PROBLEM DESCRIPTION: In the entries that follow, the lines from the one with "none -> white wallet [283,180,351,241]" through the one with "turquoise marker [566,567,645,597]" are the ones to write out, exactly and with both ends included. Nothing else should appear.

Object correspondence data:
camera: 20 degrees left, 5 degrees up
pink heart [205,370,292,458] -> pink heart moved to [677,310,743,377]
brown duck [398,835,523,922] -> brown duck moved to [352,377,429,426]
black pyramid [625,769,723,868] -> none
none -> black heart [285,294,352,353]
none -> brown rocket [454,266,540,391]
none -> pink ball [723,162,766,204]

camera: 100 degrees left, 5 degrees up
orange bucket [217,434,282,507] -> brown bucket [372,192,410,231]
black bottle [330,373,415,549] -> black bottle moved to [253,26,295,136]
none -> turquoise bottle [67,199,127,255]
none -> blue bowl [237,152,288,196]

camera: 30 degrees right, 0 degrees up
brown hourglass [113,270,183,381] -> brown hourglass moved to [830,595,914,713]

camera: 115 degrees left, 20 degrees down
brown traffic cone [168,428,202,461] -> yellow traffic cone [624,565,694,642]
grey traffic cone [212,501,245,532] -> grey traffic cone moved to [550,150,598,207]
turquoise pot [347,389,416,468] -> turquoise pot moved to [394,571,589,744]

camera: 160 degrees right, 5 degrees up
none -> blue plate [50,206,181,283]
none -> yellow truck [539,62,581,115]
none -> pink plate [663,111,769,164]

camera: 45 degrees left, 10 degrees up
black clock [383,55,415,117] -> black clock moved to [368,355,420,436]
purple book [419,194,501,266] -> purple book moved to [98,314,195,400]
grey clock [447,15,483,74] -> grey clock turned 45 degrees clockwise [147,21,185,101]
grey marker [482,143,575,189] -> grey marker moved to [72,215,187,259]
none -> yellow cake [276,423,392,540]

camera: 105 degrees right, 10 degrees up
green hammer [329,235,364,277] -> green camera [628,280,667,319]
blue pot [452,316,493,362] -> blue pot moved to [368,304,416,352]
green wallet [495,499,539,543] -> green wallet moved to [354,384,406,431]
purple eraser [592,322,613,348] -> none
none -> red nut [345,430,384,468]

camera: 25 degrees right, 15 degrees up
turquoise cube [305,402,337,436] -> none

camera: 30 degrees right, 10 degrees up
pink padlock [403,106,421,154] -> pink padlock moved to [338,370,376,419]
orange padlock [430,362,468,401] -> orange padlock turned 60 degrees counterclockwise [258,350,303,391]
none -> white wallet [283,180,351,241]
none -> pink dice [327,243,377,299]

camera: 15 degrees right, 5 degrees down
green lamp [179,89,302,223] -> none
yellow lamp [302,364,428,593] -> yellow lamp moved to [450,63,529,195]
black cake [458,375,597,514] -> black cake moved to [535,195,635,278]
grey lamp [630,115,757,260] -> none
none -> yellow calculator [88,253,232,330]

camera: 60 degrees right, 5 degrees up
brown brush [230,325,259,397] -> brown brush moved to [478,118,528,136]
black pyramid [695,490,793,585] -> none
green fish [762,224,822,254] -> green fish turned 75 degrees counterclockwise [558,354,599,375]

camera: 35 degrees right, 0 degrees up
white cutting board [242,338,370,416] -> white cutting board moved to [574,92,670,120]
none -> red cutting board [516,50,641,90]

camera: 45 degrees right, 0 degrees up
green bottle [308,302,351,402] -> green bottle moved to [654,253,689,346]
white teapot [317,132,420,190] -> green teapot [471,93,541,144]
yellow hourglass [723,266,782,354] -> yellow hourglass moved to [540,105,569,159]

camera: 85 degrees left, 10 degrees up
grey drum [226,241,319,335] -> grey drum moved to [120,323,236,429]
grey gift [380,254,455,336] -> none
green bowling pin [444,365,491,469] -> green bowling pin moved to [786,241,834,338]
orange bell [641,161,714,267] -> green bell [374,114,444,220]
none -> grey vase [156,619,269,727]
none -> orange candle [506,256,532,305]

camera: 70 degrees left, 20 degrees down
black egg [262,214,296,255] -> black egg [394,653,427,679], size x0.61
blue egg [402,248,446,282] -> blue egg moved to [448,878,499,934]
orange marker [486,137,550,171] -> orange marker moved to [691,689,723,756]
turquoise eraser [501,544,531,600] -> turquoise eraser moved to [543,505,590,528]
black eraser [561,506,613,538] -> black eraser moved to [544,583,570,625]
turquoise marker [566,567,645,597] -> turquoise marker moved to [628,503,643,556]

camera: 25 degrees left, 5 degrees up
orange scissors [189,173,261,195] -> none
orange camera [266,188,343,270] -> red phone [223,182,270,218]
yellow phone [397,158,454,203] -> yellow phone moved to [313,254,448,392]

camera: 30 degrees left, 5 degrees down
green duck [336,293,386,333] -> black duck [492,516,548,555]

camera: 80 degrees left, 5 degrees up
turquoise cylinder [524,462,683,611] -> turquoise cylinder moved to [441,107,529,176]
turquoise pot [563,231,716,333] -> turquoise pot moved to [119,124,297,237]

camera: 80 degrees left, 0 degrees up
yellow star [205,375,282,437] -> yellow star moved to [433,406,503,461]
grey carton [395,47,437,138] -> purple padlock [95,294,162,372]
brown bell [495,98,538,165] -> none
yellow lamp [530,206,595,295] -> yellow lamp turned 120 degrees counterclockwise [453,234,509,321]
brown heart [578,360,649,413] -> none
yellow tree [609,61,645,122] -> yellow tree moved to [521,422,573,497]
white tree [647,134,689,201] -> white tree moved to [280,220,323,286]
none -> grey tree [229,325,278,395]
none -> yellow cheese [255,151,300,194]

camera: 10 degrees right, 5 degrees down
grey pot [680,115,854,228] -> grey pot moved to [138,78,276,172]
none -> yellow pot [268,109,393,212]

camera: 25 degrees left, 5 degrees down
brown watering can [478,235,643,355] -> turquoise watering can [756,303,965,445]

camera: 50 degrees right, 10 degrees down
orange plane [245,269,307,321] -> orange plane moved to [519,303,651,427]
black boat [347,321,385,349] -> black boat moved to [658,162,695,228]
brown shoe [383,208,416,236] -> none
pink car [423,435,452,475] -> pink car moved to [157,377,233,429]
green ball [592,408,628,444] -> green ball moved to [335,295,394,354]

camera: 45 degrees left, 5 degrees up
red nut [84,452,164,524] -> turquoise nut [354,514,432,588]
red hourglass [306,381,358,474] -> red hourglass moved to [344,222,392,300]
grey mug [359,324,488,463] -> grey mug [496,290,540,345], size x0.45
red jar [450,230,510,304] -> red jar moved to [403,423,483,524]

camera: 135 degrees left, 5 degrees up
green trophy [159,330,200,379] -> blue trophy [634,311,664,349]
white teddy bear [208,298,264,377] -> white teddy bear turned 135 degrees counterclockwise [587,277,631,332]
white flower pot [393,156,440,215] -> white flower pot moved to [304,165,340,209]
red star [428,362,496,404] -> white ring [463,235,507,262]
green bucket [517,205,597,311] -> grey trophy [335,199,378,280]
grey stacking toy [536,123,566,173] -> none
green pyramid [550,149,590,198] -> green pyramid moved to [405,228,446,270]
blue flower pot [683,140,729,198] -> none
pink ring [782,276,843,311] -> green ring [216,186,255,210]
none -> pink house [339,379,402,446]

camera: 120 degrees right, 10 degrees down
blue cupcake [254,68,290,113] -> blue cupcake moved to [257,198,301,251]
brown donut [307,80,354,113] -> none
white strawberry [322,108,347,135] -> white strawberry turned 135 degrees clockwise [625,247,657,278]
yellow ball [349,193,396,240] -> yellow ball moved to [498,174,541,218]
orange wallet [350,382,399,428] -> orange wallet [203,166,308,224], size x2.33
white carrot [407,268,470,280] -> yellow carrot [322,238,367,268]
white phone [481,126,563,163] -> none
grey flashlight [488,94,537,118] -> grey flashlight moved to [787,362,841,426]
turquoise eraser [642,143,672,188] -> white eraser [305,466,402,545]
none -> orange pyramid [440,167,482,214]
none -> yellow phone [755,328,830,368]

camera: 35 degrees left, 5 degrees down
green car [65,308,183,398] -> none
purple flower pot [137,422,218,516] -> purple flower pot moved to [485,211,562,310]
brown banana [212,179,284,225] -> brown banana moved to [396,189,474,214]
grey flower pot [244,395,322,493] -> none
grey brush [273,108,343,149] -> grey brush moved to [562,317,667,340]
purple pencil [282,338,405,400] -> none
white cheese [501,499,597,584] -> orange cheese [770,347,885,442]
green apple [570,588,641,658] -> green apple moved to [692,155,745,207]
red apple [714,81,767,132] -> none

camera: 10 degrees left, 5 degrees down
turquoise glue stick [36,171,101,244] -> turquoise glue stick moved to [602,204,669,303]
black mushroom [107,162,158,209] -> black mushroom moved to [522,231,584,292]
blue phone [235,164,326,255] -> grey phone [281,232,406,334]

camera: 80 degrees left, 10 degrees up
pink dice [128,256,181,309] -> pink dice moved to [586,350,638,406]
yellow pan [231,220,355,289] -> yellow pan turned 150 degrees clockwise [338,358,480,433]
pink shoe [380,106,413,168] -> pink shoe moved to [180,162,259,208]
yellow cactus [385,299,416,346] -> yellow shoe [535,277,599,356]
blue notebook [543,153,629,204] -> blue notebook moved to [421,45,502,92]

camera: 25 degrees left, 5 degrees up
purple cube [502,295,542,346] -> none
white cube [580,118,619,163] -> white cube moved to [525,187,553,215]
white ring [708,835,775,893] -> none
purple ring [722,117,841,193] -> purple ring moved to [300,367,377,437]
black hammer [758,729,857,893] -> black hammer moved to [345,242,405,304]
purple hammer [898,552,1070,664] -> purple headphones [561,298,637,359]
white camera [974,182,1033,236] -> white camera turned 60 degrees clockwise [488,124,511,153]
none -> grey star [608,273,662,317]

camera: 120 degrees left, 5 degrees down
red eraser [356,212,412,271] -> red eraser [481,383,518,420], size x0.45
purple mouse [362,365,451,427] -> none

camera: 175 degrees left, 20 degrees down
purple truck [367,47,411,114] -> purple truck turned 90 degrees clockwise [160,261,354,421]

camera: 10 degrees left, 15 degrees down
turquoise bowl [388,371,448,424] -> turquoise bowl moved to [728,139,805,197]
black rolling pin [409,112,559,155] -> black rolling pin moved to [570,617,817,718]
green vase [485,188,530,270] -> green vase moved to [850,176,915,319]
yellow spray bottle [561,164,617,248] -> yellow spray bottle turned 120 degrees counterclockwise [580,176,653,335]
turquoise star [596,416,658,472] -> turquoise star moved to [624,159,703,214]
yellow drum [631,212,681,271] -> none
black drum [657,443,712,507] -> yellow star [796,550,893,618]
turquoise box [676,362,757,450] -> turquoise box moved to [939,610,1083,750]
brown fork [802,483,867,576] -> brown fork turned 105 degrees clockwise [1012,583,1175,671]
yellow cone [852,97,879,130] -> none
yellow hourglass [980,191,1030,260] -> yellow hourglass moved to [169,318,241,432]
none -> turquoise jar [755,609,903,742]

RESPONSE TO THE EXERCISE:
none -> white wallet [283,180,351,241]
none -> pink dice [327,243,377,299]

camera: 15 degrees right, 5 degrees down
green lamp [179,89,302,223] -> none
yellow lamp [302,364,428,593] -> yellow lamp moved to [450,63,529,195]
black cake [458,375,597,514] -> black cake moved to [535,195,635,278]
grey lamp [630,115,757,260] -> none
none -> yellow calculator [88,253,232,330]

camera: 60 degrees right, 5 degrees up
brown brush [230,325,259,397] -> brown brush moved to [478,118,528,136]
black pyramid [695,490,793,585] -> none
green fish [762,224,822,254] -> green fish turned 75 degrees counterclockwise [558,354,599,375]

camera: 35 degrees right, 0 degrees up
white cutting board [242,338,370,416] -> white cutting board moved to [574,92,670,120]
none -> red cutting board [516,50,641,90]

camera: 45 degrees right, 0 degrees up
green bottle [308,302,351,402] -> green bottle moved to [654,253,689,346]
white teapot [317,132,420,190] -> green teapot [471,93,541,144]
yellow hourglass [723,266,782,354] -> yellow hourglass moved to [540,105,569,159]

camera: 85 degrees left, 10 degrees up
grey drum [226,241,319,335] -> grey drum moved to [120,323,236,429]
grey gift [380,254,455,336] -> none
green bowling pin [444,365,491,469] -> green bowling pin moved to [786,241,834,338]
orange bell [641,161,714,267] -> green bell [374,114,444,220]
none -> grey vase [156,619,269,727]
none -> orange candle [506,256,532,305]

camera: 70 degrees left, 20 degrees down
black egg [262,214,296,255] -> black egg [394,653,427,679], size x0.61
blue egg [402,248,446,282] -> blue egg moved to [448,878,499,934]
orange marker [486,137,550,171] -> orange marker moved to [691,689,723,756]
turquoise eraser [501,544,531,600] -> turquoise eraser moved to [543,505,590,528]
black eraser [561,506,613,538] -> black eraser moved to [544,583,570,625]
turquoise marker [566,567,645,597] -> turquoise marker moved to [628,503,643,556]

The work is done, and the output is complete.